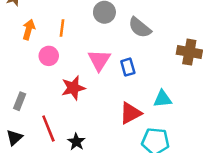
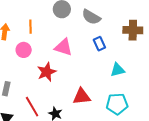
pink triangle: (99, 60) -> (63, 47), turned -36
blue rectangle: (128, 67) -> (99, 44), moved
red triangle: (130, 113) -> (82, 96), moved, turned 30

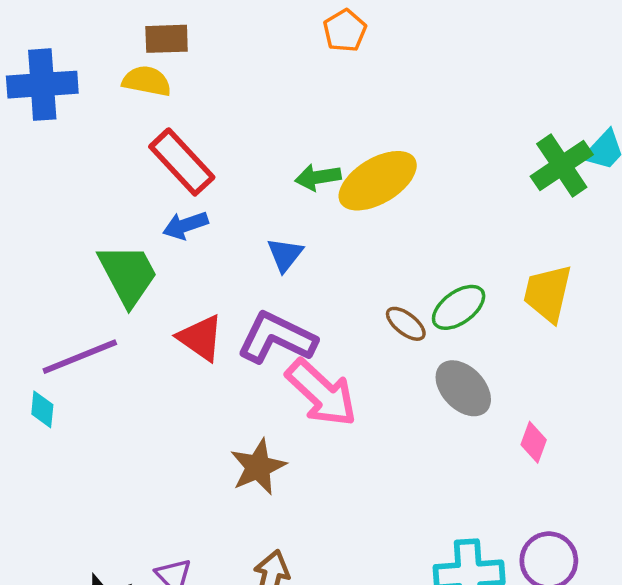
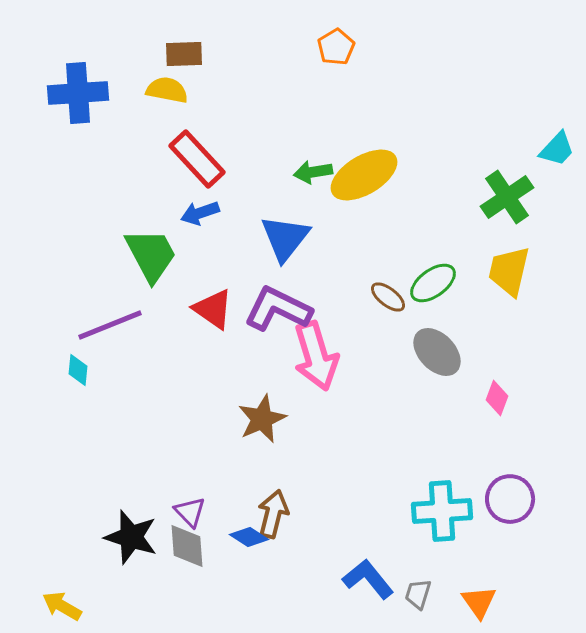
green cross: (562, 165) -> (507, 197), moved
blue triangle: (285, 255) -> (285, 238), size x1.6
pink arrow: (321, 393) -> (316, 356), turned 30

Problem statement: After locating the line with "blue triangle: (285, 255)", please repeat it and every line after it exactly, through the end of the data above.

Response:
blue triangle: (285, 255) -> (285, 238), size x1.6
pink arrow: (321, 393) -> (316, 356), turned 30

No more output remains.